ABOUT THIS EXERCISE. Copy out precisely the line that holds "(194, 97) = (621, 232): purple" and all the lines following it in the data, up to and including the last one, and no others.

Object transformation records
--------

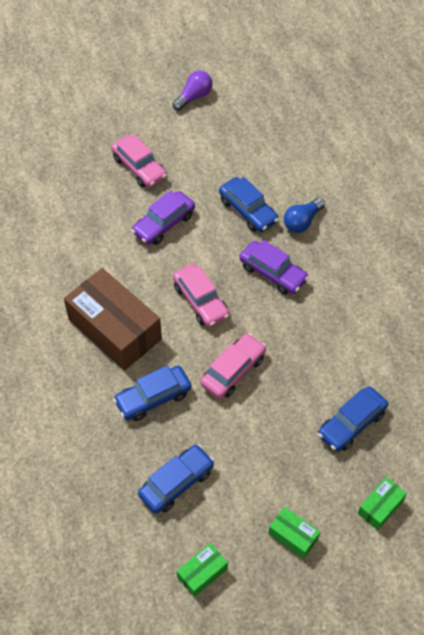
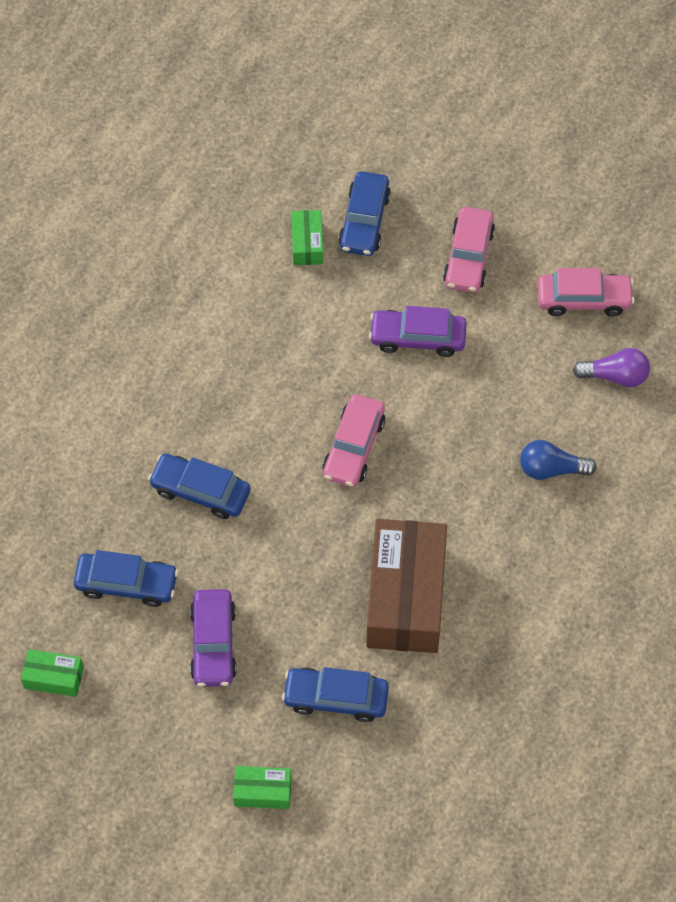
camera: 50 degrees right, 5 degrees up
(115, 329) = (246, 395): brown box -> brown box (406, 597)
(194, 97) = (621, 232): purple light bulb -> purple light bulb (615, 376)
(233, 371) = (297, 541): pink car -> pink car (583, 299)
(248, 211) = (514, 405): blue car -> blue car (364, 221)
(273, 273) = (454, 489): purple car -> purple car (213, 643)
(293, 536) = (160, 731): green box -> green box (307, 244)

--------

REPLY.
(194, 97) = (621, 232): purple light bulb -> purple light bulb (615, 376)
(233, 371) = (297, 541): pink car -> pink car (583, 299)
(248, 211) = (514, 405): blue car -> blue car (364, 221)
(273, 273) = (454, 489): purple car -> purple car (213, 643)
(293, 536) = (160, 731): green box -> green box (307, 244)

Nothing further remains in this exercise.